WHAT THIS TASK INVOLVES –
The listing that follows must be retyped exactly, without its pictures.

DATASET EXCERPTS Block Start

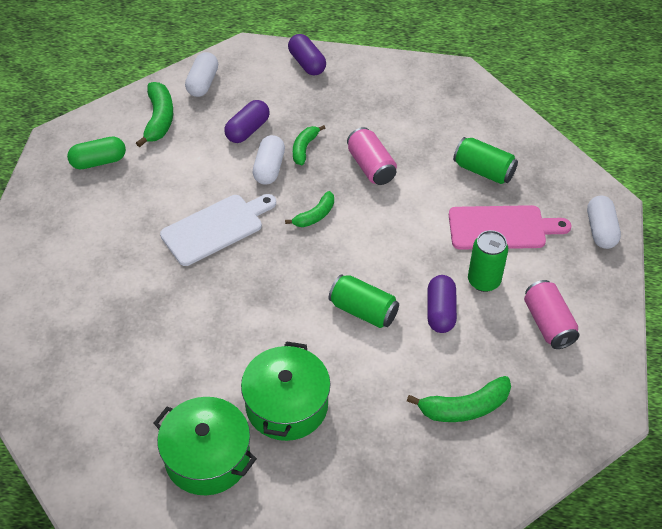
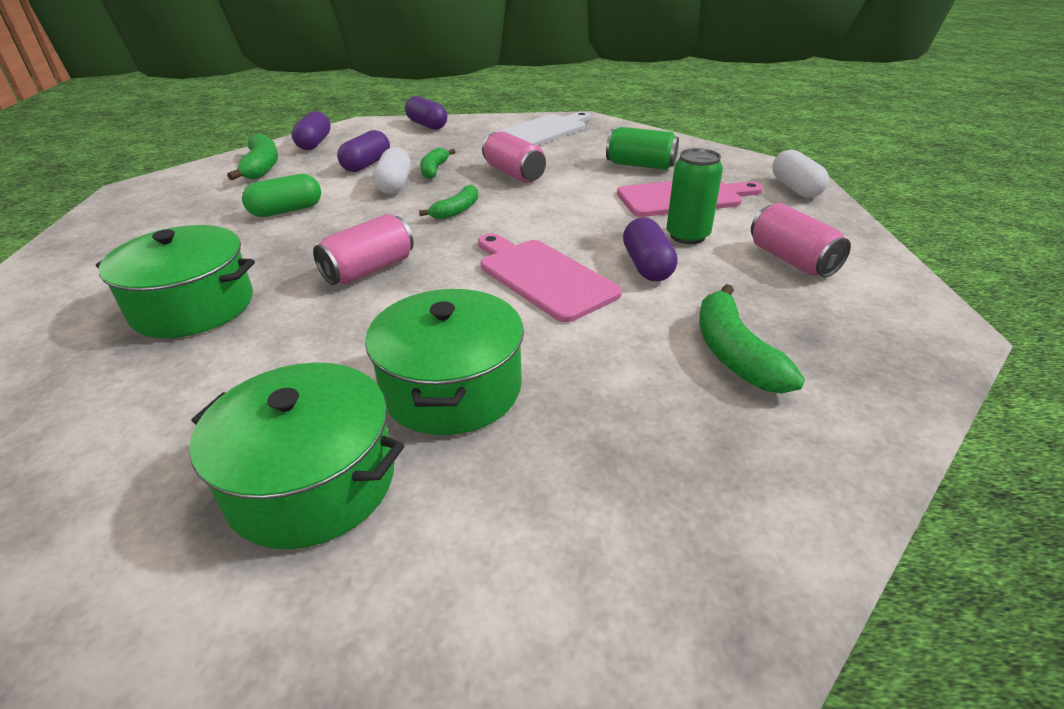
camera: 10 degrees left, 15 degrees down
green capsule [67,136,126,169] -> green capsule moved to [242,174,321,217]
white cutting board [160,194,276,266] -> white cutting board moved to [496,112,590,146]
white capsule [185,52,218,97] -> purple capsule [292,111,331,150]
green can [329,274,399,328] -> pink cutting board [478,233,622,322]
green banana [407,376,511,422] -> green banana turned 105 degrees clockwise [699,284,805,393]
none -> green pot [96,225,255,338]
none -> pink can [313,214,414,285]

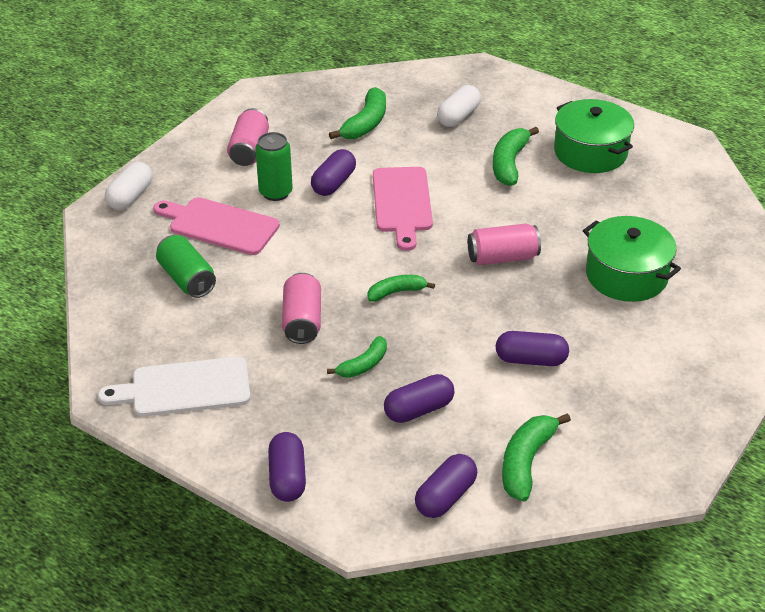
camera: 145 degrees left, 5 degrees up
green capsule [242,174,321,217] -> purple capsule [496,331,569,366]
green pot [365,289,524,435] -> green banana [493,127,539,186]
white capsule [373,147,411,194] -> white capsule moved to [437,85,481,127]

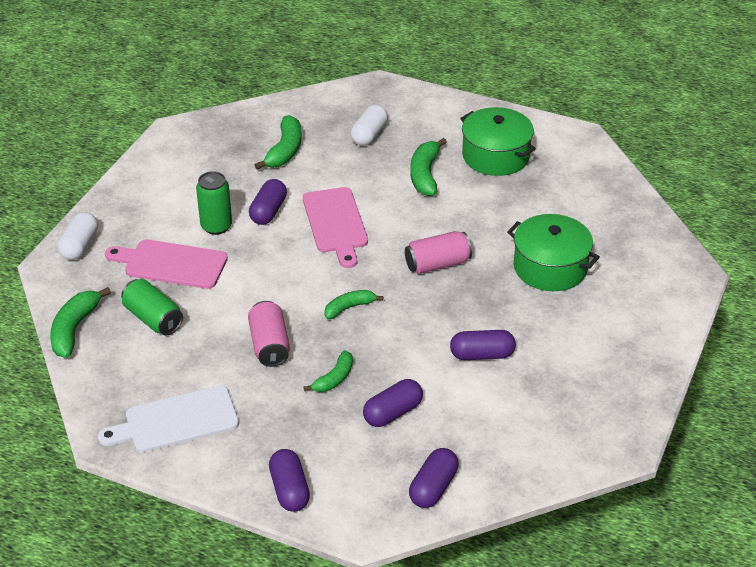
camera: 10 degrees left, 0 degrees up
pink can [227,108,269,166] -> none
green banana [502,413,571,502] -> green banana moved to [50,287,111,358]

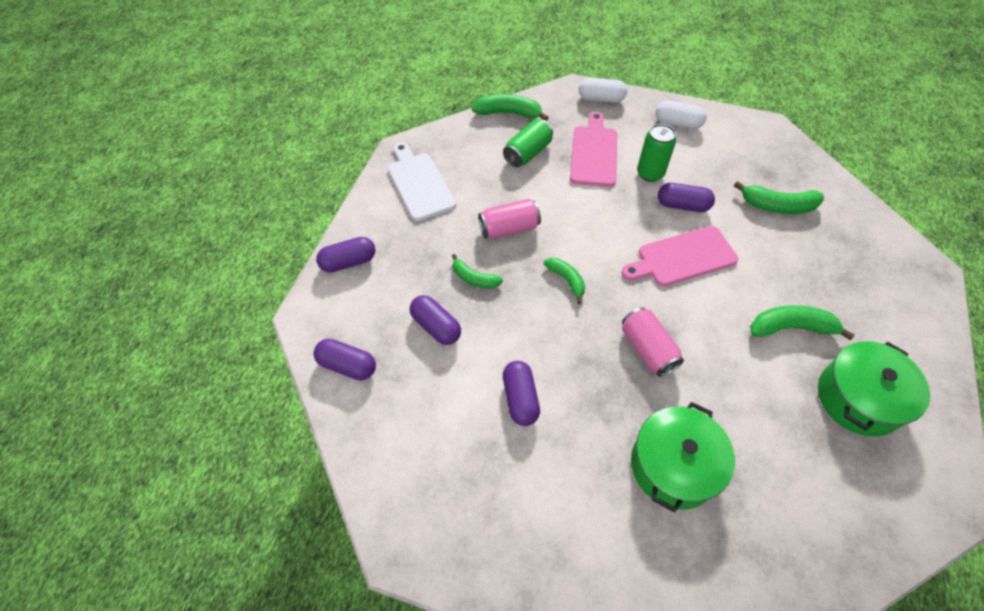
camera: 85 degrees right, 15 degrees up
white capsule [351,105,388,146] -> white capsule moved to [655,100,707,129]

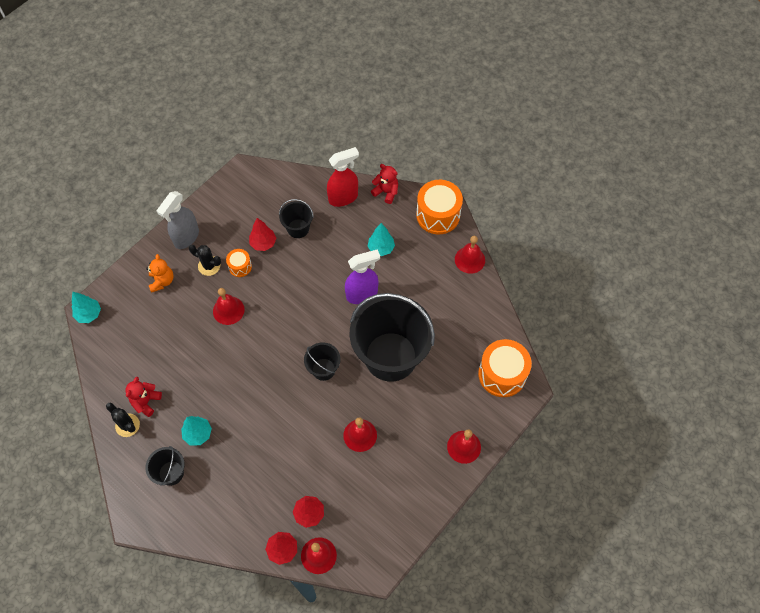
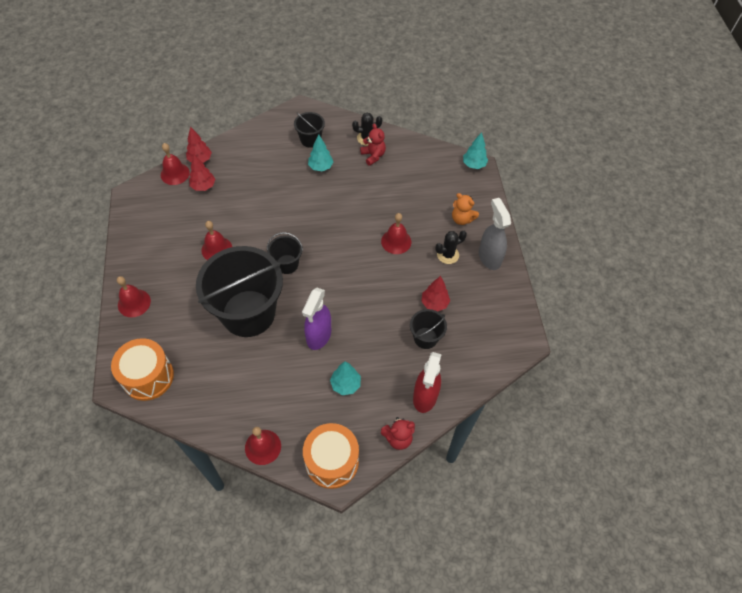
camera: 130 degrees right, 5 degrees down
orange drum [226,249,252,277] -> none

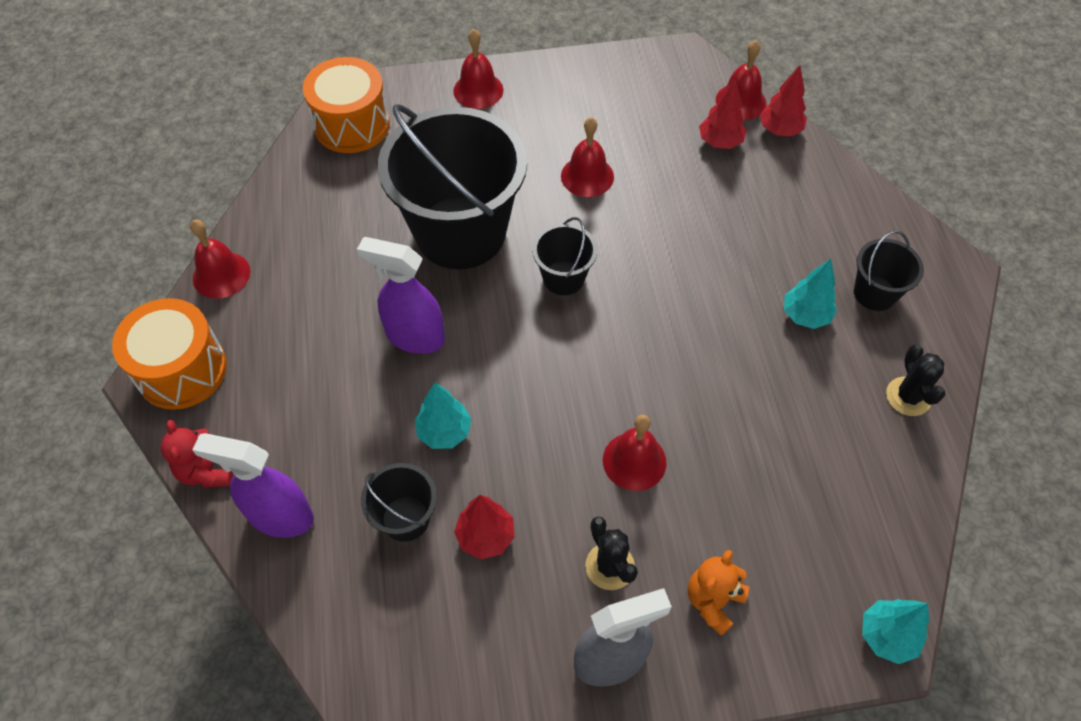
camera: 90 degrees right, 0 degrees up
turquoise tree [330,361,361,395] -> turquoise tree moved to [415,382,472,449]
red teddy bear [360,124,386,166] -> none
red spray bottle [413,352,442,413] -> purple spray bottle [192,433,314,538]

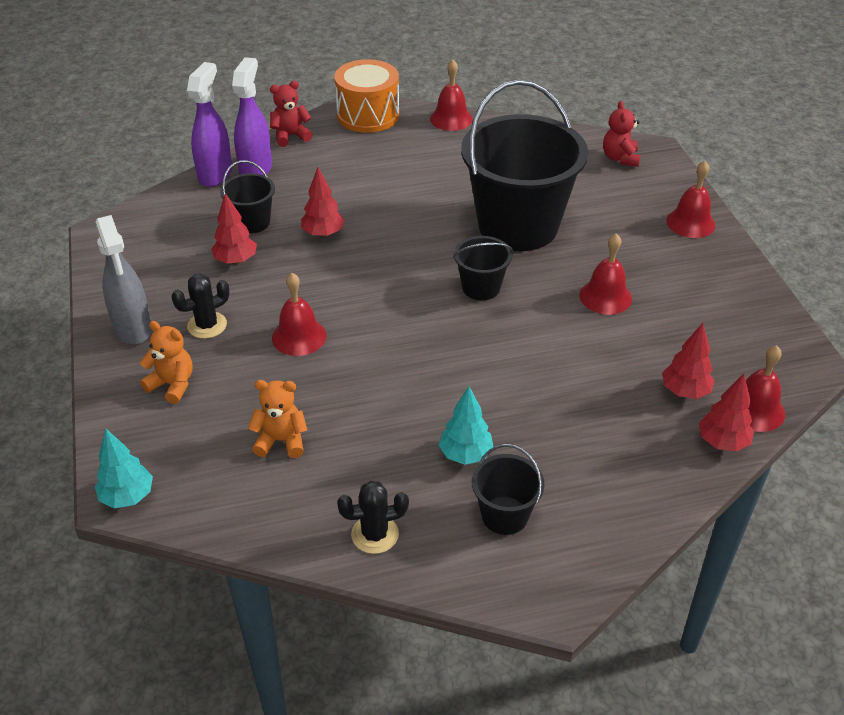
camera: 85 degrees right, 15 degrees down
orange drum [303,57,390,153] -> red teddy bear [603,101,641,167]
purple spray bottle [357,237,445,354] -> purple spray bottle moved to [187,62,232,187]
turquoise tree [415,382,472,449] -> red tree [301,167,345,237]
none -> orange teddy bear [248,380,307,458]

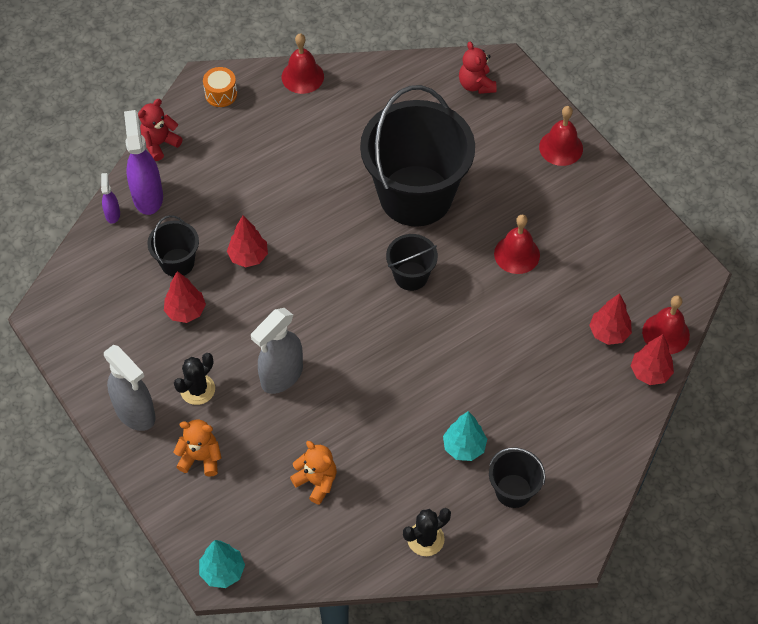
camera: 20 degrees left, 15 degrees up
purple spray bottle [187,62,232,187] -> purple spray bottle [101,173,120,224], size x0.49
orange teddy bear [248,380,307,458] -> orange teddy bear turned 60 degrees clockwise [290,441,337,505]
red bell [272,273,326,356] -> grey spray bottle [251,308,303,394]
orange drum [334,59,399,133] -> orange drum [203,67,237,107], size x0.51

DATASET EXCERPTS Block End

WRITTEN SOLUTION –
camera: 10 degrees left, 15 degrees down
green capsule [67,136,126,169] -> green capsule moved to [242,174,321,217]
white cutting board [160,194,276,266] -> white cutting board moved to [496,112,590,146]
white capsule [185,52,218,97] -> purple capsule [292,111,331,150]
green can [329,274,399,328] -> pink cutting board [478,233,622,322]
green banana [407,376,511,422] -> green banana turned 105 degrees clockwise [699,284,805,393]
none -> green pot [96,225,255,338]
none -> pink can [313,214,414,285]

camera: 145 degrees left, 5 degrees up
green capsule [242,174,321,217] -> purple capsule [496,331,569,366]
green pot [365,289,524,435] -> green banana [493,127,539,186]
white capsule [373,147,411,194] -> white capsule moved to [437,85,481,127]

camera: 10 degrees left, 0 degrees up
pink can [227,108,269,166] -> none
green banana [502,413,571,502] -> green banana moved to [50,287,111,358]

camera: 85 degrees right, 15 degrees up
white capsule [351,105,388,146] -> white capsule moved to [655,100,707,129]

camera: 130 degrees right, 5 degrees down
orange drum [226,249,252,277] -> none

camera: 90 degrees right, 0 degrees up
turquoise tree [330,361,361,395] -> turquoise tree moved to [415,382,472,449]
red teddy bear [360,124,386,166] -> none
red spray bottle [413,352,442,413] -> purple spray bottle [192,433,314,538]

camera: 85 degrees right, 15 degrees down
orange drum [303,57,390,153] -> red teddy bear [603,101,641,167]
purple spray bottle [357,237,445,354] -> purple spray bottle moved to [187,62,232,187]
turquoise tree [415,382,472,449] -> red tree [301,167,345,237]
none -> orange teddy bear [248,380,307,458]

camera: 20 degrees left, 15 degrees up
purple spray bottle [187,62,232,187] -> purple spray bottle [101,173,120,224], size x0.49
orange teddy bear [248,380,307,458] -> orange teddy bear turned 60 degrees clockwise [290,441,337,505]
red bell [272,273,326,356] -> grey spray bottle [251,308,303,394]
orange drum [334,59,399,133] -> orange drum [203,67,237,107], size x0.51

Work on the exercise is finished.